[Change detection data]
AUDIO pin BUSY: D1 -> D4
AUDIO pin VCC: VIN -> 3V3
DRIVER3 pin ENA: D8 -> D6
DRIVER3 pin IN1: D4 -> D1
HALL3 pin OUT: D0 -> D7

**Task item:**
The response should be a verbatim transcription of the data.

**Result:**
AUDIO pin BUSY: D1 -> D4
AUDIO pin VCC: VIN -> 3V3
DRIVER3 pin ENA: D8 -> D6
DRIVER3 pin IN1: D4 -> D1
HALL3 pin OUT: D0 -> D7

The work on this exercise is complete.